STORED DATA >>

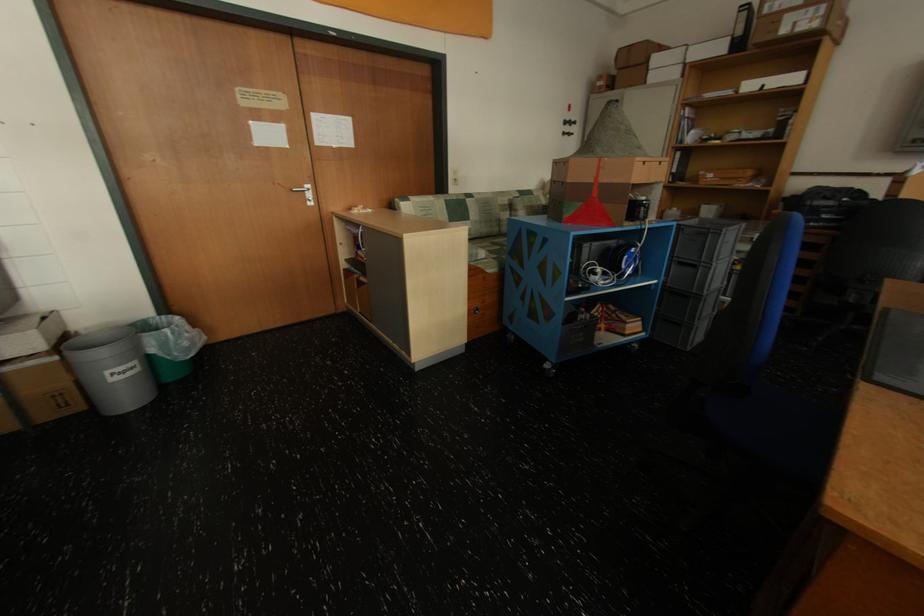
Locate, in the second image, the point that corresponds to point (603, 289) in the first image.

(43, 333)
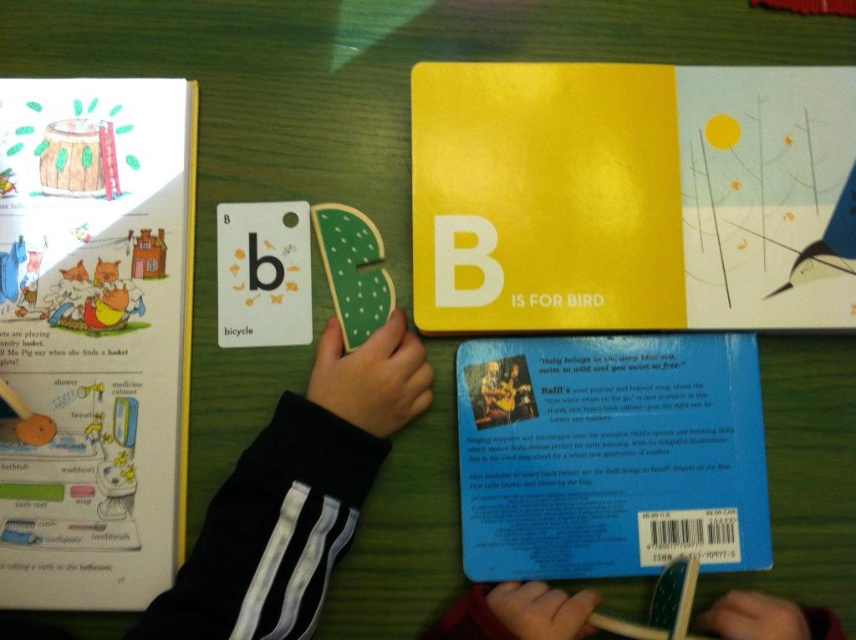
Question: Which of the following is the closest to the observer?

Choices:
 (A) black fabric hand at center
 (B) blue matte book at center

Answer: (A)

Question: Does yellow matte book at upper center appear on the right side of black fabric hand at center?

Choices:
 (A) no
 (B) yes

Answer: (B)

Question: Among these points, which one is nearest to the camera?

Choices:
 (A) (516, 576)
 (B) (187, 234)
 (C) (685, 200)
 (D) (563, 611)

Answer: (D)

Question: Is yellow matte book at upper center further to camera compared to black fabric hand at center?

Choices:
 (A) yes
 (B) no

Answer: (A)

Question: Among these objects, which one is nearest to the camera?

Choices:
 (A) blue matte book at center
 (B) black fabric hand at center
 (C) matte paper book at left
 (D) yellow matte book at upper center

Answer: (B)

Question: Is yellow matte book at upper center further to the viewer compared to blue matte book at center?

Choices:
 (A) no
 (B) yes

Answer: (B)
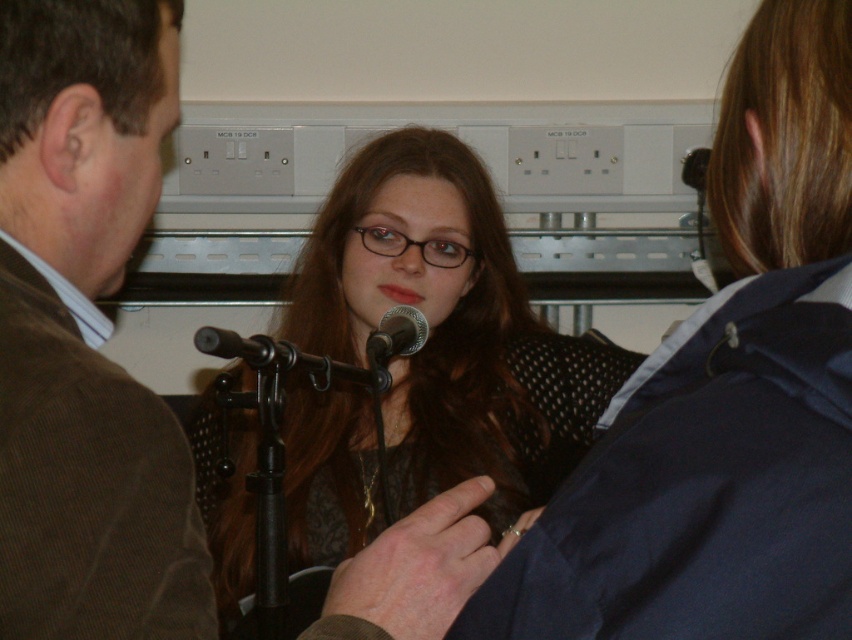
Who is taller, brown corduroy jacket at left or matte black microphone at center?

matte black microphone at center is taller.

Is brown corduroy jacket at left positioned before matte black microphone at center?

Yes, brown corduroy jacket at left is closer to the viewer.

You are a GUI agent. You are given a task and a screenshot of the screen. Output one action in this format:
    pyautogui.click(x=<x>, y=<y>)
    Task: Click on the brown corduroy jacket at left
    
    Given the screenshot: What is the action you would take?
    pyautogui.click(x=81, y=336)

You are a GUI agent. You are given a task and a screenshot of the screen. Output one action in this format:
    pyautogui.click(x=<x>, y=<y>)
    Task: Click on the brown corduroy jacket at left
    This screenshot has height=640, width=852.
    Given the screenshot: What is the action you would take?
    pyautogui.click(x=81, y=336)

Which is below, matte black microphone at center or metallic silver microphone at center?

matte black microphone at center

Does matte black microphone at center have a smaller size compared to metallic silver microphone at center?

Incorrect, matte black microphone at center is not smaller in size than metallic silver microphone at center.

Find the location of `matte black microphone at center`. matte black microphone at center is located at coordinates (403, 358).

Between black metallic microphone at center and metallic silver microphone at center, which one has more height?

black metallic microphone at center is taller.

Looking at this image, can you confirm if black metallic microphone at center is shorter than metallic silver microphone at center?

No.

The image size is (852, 640). I want to click on black metallic microphone at center, so click(x=295, y=360).

Identify the location of black metallic microphone at center. pyautogui.click(x=295, y=360).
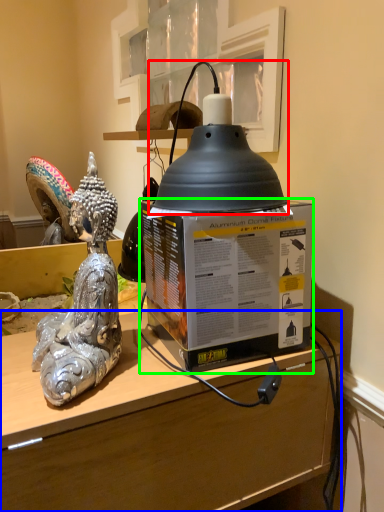
Question: Estimate the real-world distances between objects in this image. Which object is closer to oil lamp (highlighted by a red box), desk (highlighted by a blue box) or box (highlighted by a green box)?

Choices:
 (A) desk
 (B) box

Answer: (B)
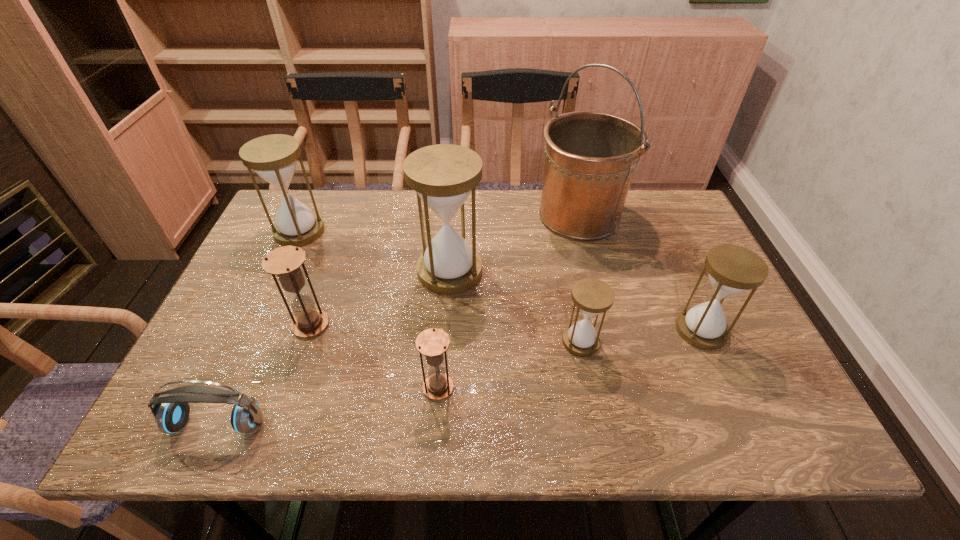
Identify the location of object present at the near left corner. (171, 416).

Image resolution: width=960 pixels, height=540 pixels. I want to click on vacant space at the far edge, so tap(348, 233).

Find the location of a particular element. vacant position at the near edge of the desktop is located at coordinates pyautogui.click(x=513, y=410).

In the image, there is a desktop. Where is `blank space at the left edge`? Image resolution: width=960 pixels, height=540 pixels. blank space at the left edge is located at coordinates (244, 288).

Locate an element on the screen. This screenshot has height=540, width=960. blank area at the right edge is located at coordinates (702, 260).

Locate an element on the screen. This screenshot has width=960, height=540. free spot between the second hourglass from right to left and the blue headset is located at coordinates (399, 382).

Where is `vacant area that lies between the smaller brown hourglass and the smallest white hourglass`? This screenshot has width=960, height=540. vacant area that lies between the smaller brown hourglass and the smallest white hourglass is located at coordinates (510, 364).

Find the location of a particular element. This screenshot has height=540, width=960. free space that is in between the rightmost hourglass and the bucket is located at coordinates (640, 273).

The image size is (960, 540). I want to click on vacant space that is in between the smallest white hourglass and the bucket, so click(580, 279).

In order to click on free space between the farthest hourglass and the blue headset in this screenshot , I will do `click(258, 328)`.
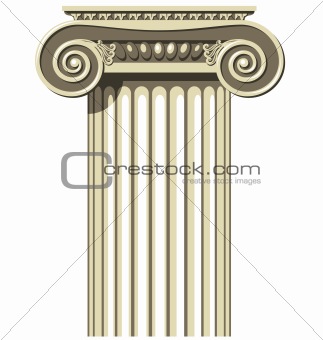
Find the location of a particular element. The image size is (323, 340). top front right corner of column is located at coordinates (255, 7).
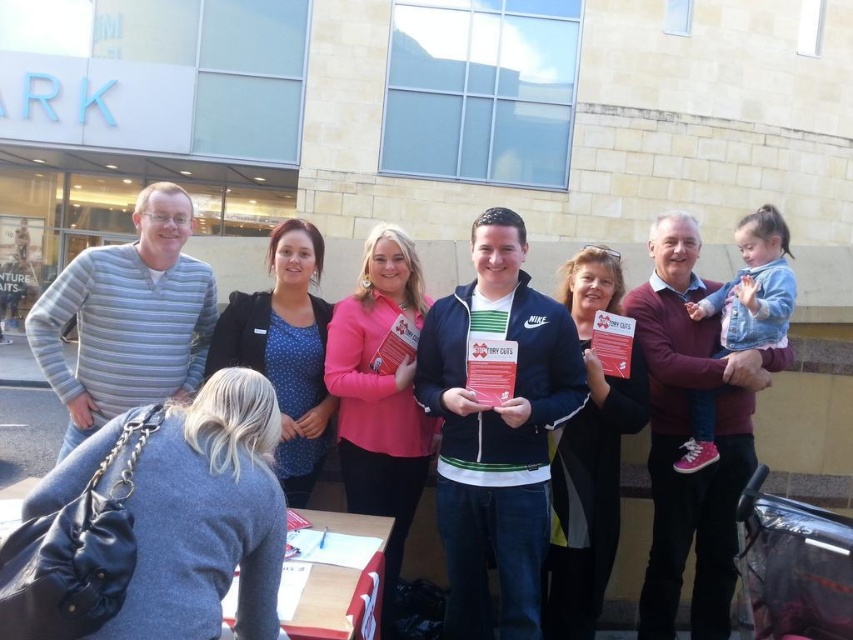
Between maroon sweater at upper right and gray striped sweater at left, which one has more height?

Standing taller between the two is maroon sweater at upper right.

The height and width of the screenshot is (640, 853). I want to click on maroon sweater at upper right, so click(x=689, y=435).

At what (x,y) coordinates should I click in order to perform the action: click on maroon sweater at upper right. Please return your answer as a coordinate pair (x, y). The height and width of the screenshot is (640, 853). Looking at the image, I should click on (689, 435).

Does point (457, 410) come in front of point (85, 282)?

Yes, point (457, 410) is in front of point (85, 282).

Is the position of striped cotton shirt at center less distant than that of gray striped sweater at left?

Yes.

Locate an element on the screen. This screenshot has height=640, width=853. striped cotton shirt at center is located at coordinates (497, 428).

Is striped cotton shirt at center above maroon sweater at upper right?

Yes.

I want to click on striped cotton shirt at center, so click(x=497, y=428).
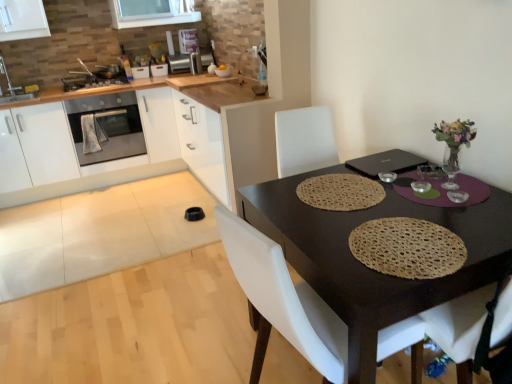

REQUEST >> Copy every record above word for word, leaving out the pictures.

ANSWER IN FULL >>
Locate, in the second image, the point that corresponds to point (603, 289) in the first image.

(43, 333)
Question: Which of the following is the closest to the observer?

Choices:
 (A) black fabric hand at center
 (B) blue matte book at center

Answer: (A)

Question: Does yellow matte book at upper center appear on the right side of black fabric hand at center?

Choices:
 (A) no
 (B) yes

Answer: (B)

Question: Among these points, which one is nearest to the camera?

Choices:
 (A) (516, 576)
 (B) (187, 234)
 (C) (685, 200)
 (D) (563, 611)

Answer: (D)

Question: Is yellow matte book at upper center further to camera compared to black fabric hand at center?

Choices:
 (A) yes
 (B) no

Answer: (A)

Question: Among these objects, which one is nearest to the camera?

Choices:
 (A) blue matte book at center
 (B) black fabric hand at center
 (C) matte paper book at left
 (D) yellow matte book at upper center

Answer: (B)

Question: Is yellow matte book at upper center further to the viewer compared to blue matte book at center?

Choices:
 (A) no
 (B) yes

Answer: (B)
Who is taller, brown corduroy jacket at left or matte black microphone at center?

matte black microphone at center is taller.

Is brown corduroy jacket at left positioned before matte black microphone at center?

Yes, brown corduroy jacket at left is closer to the viewer.

You are a GUI agent. You are given a task and a screenshot of the screen. Output one action in this format:
    pyautogui.click(x=<x>, y=<y>)
    Task: Click on the brown corduroy jacket at left
    
    Given the screenshot: What is the action you would take?
    pyautogui.click(x=81, y=336)

You are a GUI agent. You are given a task and a screenshot of the screen. Output one action in this format:
    pyautogui.click(x=<x>, y=<y>)
    Task: Click on the brown corduroy jacket at left
    This screenshot has height=640, width=852.
    Given the screenshot: What is the action you would take?
    pyautogui.click(x=81, y=336)

Which is below, matte black microphone at center or metallic silver microphone at center?

matte black microphone at center

Does matte black microphone at center have a smaller size compared to metallic silver microphone at center?

Incorrect, matte black microphone at center is not smaller in size than metallic silver microphone at center.

Find the location of `matte black microphone at center`. matte black microphone at center is located at coordinates (403, 358).

Between black metallic microphone at center and metallic silver microphone at center, which one has more height?

black metallic microphone at center is taller.

Looking at this image, can you confirm if black metallic microphone at center is shorter than metallic silver microphone at center?

No.

The image size is (852, 640). I want to click on black metallic microphone at center, so click(x=295, y=360).

Identify the location of black metallic microphone at center. pyautogui.click(x=295, y=360).
Question: Estimate the real-world distances between objects in this image. Which object is closer to oil lamp (highlighted by a red box), desk (highlighted by a blue box) or box (highlighted by a green box)?

Choices:
 (A) desk
 (B) box

Answer: (B)
Identify the location of object present at the near left corner. (171, 416).

Image resolution: width=960 pixels, height=540 pixels. I want to click on vacant space at the far edge, so tap(348, 233).

Find the location of a particular element. vacant position at the near edge of the desktop is located at coordinates pyautogui.click(x=513, y=410).

In the image, there is a desktop. Where is `blank space at the left edge`? Image resolution: width=960 pixels, height=540 pixels. blank space at the left edge is located at coordinates (244, 288).

Locate an element on the screen. This screenshot has height=540, width=960. blank area at the right edge is located at coordinates (702, 260).

Locate an element on the screen. This screenshot has width=960, height=540. free spot between the second hourglass from right to left and the blue headset is located at coordinates (399, 382).

Where is `vacant area that lies between the smaller brown hourglass and the smallest white hourglass`? This screenshot has width=960, height=540. vacant area that lies between the smaller brown hourglass and the smallest white hourglass is located at coordinates (510, 364).

Find the location of a particular element. This screenshot has height=540, width=960. free space that is in between the rightmost hourglass and the bucket is located at coordinates (640, 273).

The image size is (960, 540). I want to click on vacant space that is in between the smallest white hourglass and the bucket, so click(580, 279).

In order to click on free space between the farthest hourglass and the blue headset in this screenshot , I will do `click(258, 328)`.
Find the location of a particular element. The image size is (323, 340). top front right corner of column is located at coordinates (255, 7).
Between maroon sweater at upper right and gray striped sweater at left, which one has more height?

Standing taller between the two is maroon sweater at upper right.

The height and width of the screenshot is (640, 853). I want to click on maroon sweater at upper right, so click(x=689, y=435).

At what (x,y) coordinates should I click in order to perform the action: click on maroon sweater at upper right. Please return your answer as a coordinate pair (x, y). The height and width of the screenshot is (640, 853). Looking at the image, I should click on (689, 435).

Does point (457, 410) come in front of point (85, 282)?

Yes, point (457, 410) is in front of point (85, 282).

Is the position of striped cotton shirt at center less distant than that of gray striped sweater at left?

Yes.

Locate an element on the screen. This screenshot has height=640, width=853. striped cotton shirt at center is located at coordinates (497, 428).

Is striped cotton shirt at center above maroon sweater at upper right?

Yes.

I want to click on striped cotton shirt at center, so click(x=497, y=428).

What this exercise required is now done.